[PROBLEM TO WORK ON]
Write out each of the records below exactly as they appear, keeping every line in its original order.

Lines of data
■ ■ ■ ■
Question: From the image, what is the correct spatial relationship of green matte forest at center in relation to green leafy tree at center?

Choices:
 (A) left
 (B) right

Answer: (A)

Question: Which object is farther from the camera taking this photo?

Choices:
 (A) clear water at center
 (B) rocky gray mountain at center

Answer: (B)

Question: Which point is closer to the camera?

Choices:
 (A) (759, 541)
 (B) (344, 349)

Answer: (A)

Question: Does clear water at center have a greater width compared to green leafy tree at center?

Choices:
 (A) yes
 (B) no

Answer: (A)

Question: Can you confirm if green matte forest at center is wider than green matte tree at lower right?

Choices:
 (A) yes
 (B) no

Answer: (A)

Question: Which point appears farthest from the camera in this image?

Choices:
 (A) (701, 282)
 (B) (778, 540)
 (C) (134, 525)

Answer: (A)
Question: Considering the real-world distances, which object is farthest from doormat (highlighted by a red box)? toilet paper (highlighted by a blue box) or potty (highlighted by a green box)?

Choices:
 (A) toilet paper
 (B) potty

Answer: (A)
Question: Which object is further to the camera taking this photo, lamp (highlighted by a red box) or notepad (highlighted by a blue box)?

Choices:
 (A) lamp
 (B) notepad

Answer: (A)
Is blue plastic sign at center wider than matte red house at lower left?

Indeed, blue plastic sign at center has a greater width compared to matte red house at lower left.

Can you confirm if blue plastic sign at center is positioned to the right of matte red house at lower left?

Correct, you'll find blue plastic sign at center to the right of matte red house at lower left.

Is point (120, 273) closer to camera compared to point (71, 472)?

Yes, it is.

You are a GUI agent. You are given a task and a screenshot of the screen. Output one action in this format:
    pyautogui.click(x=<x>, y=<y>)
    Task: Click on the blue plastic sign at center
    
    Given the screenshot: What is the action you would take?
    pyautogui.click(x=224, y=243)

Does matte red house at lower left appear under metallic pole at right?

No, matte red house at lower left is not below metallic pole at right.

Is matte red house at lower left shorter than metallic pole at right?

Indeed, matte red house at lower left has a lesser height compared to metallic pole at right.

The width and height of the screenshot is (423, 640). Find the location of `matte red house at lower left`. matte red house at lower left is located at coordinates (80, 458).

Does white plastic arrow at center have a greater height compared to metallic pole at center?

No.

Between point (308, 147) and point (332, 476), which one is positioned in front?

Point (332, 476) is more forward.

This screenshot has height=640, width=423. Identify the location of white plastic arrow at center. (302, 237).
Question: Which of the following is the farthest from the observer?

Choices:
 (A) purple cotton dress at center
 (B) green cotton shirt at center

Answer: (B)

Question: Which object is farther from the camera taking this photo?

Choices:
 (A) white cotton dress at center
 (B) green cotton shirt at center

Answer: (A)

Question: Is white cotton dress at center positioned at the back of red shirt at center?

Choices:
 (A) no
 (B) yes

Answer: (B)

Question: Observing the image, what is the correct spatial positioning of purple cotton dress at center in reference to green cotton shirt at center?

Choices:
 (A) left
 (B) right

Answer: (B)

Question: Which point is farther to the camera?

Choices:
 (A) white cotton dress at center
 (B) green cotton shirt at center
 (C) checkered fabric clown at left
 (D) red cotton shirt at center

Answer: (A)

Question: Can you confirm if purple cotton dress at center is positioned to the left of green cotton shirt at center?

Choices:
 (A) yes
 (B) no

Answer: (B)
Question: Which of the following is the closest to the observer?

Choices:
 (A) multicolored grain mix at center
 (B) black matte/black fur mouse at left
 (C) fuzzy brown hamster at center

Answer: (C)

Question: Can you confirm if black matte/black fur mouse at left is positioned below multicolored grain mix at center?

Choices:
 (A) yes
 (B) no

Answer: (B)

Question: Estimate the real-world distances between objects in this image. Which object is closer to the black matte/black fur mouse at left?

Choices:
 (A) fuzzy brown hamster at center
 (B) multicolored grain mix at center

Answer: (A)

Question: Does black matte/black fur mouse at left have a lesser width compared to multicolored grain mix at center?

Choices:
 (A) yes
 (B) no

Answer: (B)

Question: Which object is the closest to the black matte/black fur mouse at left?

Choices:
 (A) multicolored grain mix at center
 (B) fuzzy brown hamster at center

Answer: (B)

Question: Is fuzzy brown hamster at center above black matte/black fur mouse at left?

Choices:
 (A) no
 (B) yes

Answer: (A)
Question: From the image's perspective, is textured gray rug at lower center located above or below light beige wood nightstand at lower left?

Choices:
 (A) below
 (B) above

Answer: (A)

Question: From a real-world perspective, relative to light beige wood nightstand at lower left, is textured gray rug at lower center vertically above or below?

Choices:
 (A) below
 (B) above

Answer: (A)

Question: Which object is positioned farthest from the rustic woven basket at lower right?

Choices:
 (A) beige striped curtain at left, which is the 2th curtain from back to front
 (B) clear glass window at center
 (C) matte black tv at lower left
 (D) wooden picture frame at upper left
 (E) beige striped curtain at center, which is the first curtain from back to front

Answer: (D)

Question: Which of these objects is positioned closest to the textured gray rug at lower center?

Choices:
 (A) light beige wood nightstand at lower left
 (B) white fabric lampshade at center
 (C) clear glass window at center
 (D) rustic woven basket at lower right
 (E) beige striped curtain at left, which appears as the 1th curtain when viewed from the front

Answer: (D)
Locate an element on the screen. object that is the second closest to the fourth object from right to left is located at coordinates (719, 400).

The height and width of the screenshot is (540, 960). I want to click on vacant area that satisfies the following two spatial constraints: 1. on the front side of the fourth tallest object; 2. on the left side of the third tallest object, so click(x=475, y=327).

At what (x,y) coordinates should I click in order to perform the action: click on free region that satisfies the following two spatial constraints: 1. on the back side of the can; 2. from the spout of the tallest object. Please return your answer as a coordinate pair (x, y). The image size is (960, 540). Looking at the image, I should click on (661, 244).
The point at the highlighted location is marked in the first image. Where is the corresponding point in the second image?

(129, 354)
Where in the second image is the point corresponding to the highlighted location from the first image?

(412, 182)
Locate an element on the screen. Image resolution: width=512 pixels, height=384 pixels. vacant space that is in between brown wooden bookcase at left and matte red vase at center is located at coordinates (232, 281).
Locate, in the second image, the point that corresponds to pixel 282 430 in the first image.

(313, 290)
■ ■ ■ ■
[REPLY]
Question: From the image, what is the correct spatial relationship of green matte forest at center in relation to green leafy tree at center?

Choices:
 (A) left
 (B) right

Answer: (A)

Question: Which object is farther from the camera taking this photo?

Choices:
 (A) clear water at center
 (B) rocky gray mountain at center

Answer: (B)

Question: Which point is closer to the camera?

Choices:
 (A) (759, 541)
 (B) (344, 349)

Answer: (A)

Question: Does clear water at center have a greater width compared to green leafy tree at center?

Choices:
 (A) yes
 (B) no

Answer: (A)

Question: Can you confirm if green matte forest at center is wider than green matte tree at lower right?

Choices:
 (A) yes
 (B) no

Answer: (A)

Question: Which point appears farthest from the camera in this image?

Choices:
 (A) (701, 282)
 (B) (778, 540)
 (C) (134, 525)

Answer: (A)
Question: Considering the real-world distances, which object is farthest from doormat (highlighted by a red box)? toilet paper (highlighted by a blue box) or potty (highlighted by a green box)?

Choices:
 (A) toilet paper
 (B) potty

Answer: (A)
Question: Which object is further to the camera taking this photo, lamp (highlighted by a red box) or notepad (highlighted by a blue box)?

Choices:
 (A) lamp
 (B) notepad

Answer: (A)
Is blue plastic sign at center wider than matte red house at lower left?

Indeed, blue plastic sign at center has a greater width compared to matte red house at lower left.

Can you confirm if blue plastic sign at center is positioned to the right of matte red house at lower left?

Correct, you'll find blue plastic sign at center to the right of matte red house at lower left.

Is point (120, 273) closer to camera compared to point (71, 472)?

Yes, it is.

You are a GUI agent. You are given a task and a screenshot of the screen. Output one action in this format:
    pyautogui.click(x=<x>, y=<y>)
    Task: Click on the blue plastic sign at center
    
    Given the screenshot: What is the action you would take?
    pyautogui.click(x=224, y=243)

Does matte red house at lower left appear under metallic pole at right?

No, matte red house at lower left is not below metallic pole at right.

Is matte red house at lower left shorter than metallic pole at right?

Indeed, matte red house at lower left has a lesser height compared to metallic pole at right.

The width and height of the screenshot is (423, 640). Find the location of `matte red house at lower left`. matte red house at lower left is located at coordinates (80, 458).

Does white plastic arrow at center have a greater height compared to metallic pole at center?

No.

Between point (308, 147) and point (332, 476), which one is positioned in front?

Point (332, 476) is more forward.

This screenshot has height=640, width=423. Identify the location of white plastic arrow at center. (302, 237).
Question: Which of the following is the farthest from the observer?

Choices:
 (A) purple cotton dress at center
 (B) green cotton shirt at center

Answer: (B)

Question: Which object is farther from the camera taking this photo?

Choices:
 (A) white cotton dress at center
 (B) green cotton shirt at center

Answer: (A)

Question: Is white cotton dress at center positioned at the back of red shirt at center?

Choices:
 (A) no
 (B) yes

Answer: (B)

Question: Observing the image, what is the correct spatial positioning of purple cotton dress at center in reference to green cotton shirt at center?

Choices:
 (A) left
 (B) right

Answer: (B)

Question: Which point is farther to the camera?

Choices:
 (A) white cotton dress at center
 (B) green cotton shirt at center
 (C) checkered fabric clown at left
 (D) red cotton shirt at center

Answer: (A)

Question: Can you confirm if purple cotton dress at center is positioned to the left of green cotton shirt at center?

Choices:
 (A) yes
 (B) no

Answer: (B)
Question: Which of the following is the closest to the observer?

Choices:
 (A) multicolored grain mix at center
 (B) black matte/black fur mouse at left
 (C) fuzzy brown hamster at center

Answer: (C)

Question: Can you confirm if black matte/black fur mouse at left is positioned below multicolored grain mix at center?

Choices:
 (A) yes
 (B) no

Answer: (B)

Question: Estimate the real-world distances between objects in this image. Which object is closer to the black matte/black fur mouse at left?

Choices:
 (A) fuzzy brown hamster at center
 (B) multicolored grain mix at center

Answer: (A)

Question: Does black matte/black fur mouse at left have a lesser width compared to multicolored grain mix at center?

Choices:
 (A) yes
 (B) no

Answer: (B)

Question: Which object is the closest to the black matte/black fur mouse at left?

Choices:
 (A) multicolored grain mix at center
 (B) fuzzy brown hamster at center

Answer: (B)

Question: Is fuzzy brown hamster at center above black matte/black fur mouse at left?

Choices:
 (A) no
 (B) yes

Answer: (A)
Question: From the image's perspective, is textured gray rug at lower center located above or below light beige wood nightstand at lower left?

Choices:
 (A) below
 (B) above

Answer: (A)

Question: From a real-world perspective, relative to light beige wood nightstand at lower left, is textured gray rug at lower center vertically above or below?

Choices:
 (A) below
 (B) above

Answer: (A)

Question: Which object is positioned farthest from the rustic woven basket at lower right?

Choices:
 (A) beige striped curtain at left, which is the 2th curtain from back to front
 (B) clear glass window at center
 (C) matte black tv at lower left
 (D) wooden picture frame at upper left
 (E) beige striped curtain at center, which is the first curtain from back to front

Answer: (D)

Question: Which of these objects is positioned closest to the textured gray rug at lower center?

Choices:
 (A) light beige wood nightstand at lower left
 (B) white fabric lampshade at center
 (C) clear glass window at center
 (D) rustic woven basket at lower right
 (E) beige striped curtain at left, which appears as the 1th curtain when viewed from the front

Answer: (D)
Locate an element on the screen. object that is the second closest to the fourth object from right to left is located at coordinates (719, 400).

The height and width of the screenshot is (540, 960). I want to click on vacant area that satisfies the following two spatial constraints: 1. on the front side of the fourth tallest object; 2. on the left side of the third tallest object, so click(x=475, y=327).

At what (x,y) coordinates should I click in order to perform the action: click on free region that satisfies the following two spatial constraints: 1. on the back side of the can; 2. from the spout of the tallest object. Please return your answer as a coordinate pair (x, y). The image size is (960, 540). Looking at the image, I should click on (661, 244).
The point at the highlighted location is marked in the first image. Where is the corresponding point in the second image?

(129, 354)
Where in the second image is the point corresponding to the highlighted location from the first image?

(412, 182)
Locate an element on the screen. Image resolution: width=512 pixels, height=384 pixels. vacant space that is in between brown wooden bookcase at left and matte red vase at center is located at coordinates (232, 281).
Locate, in the second image, the point that corresponds to pixel 282 430 in the first image.

(313, 290)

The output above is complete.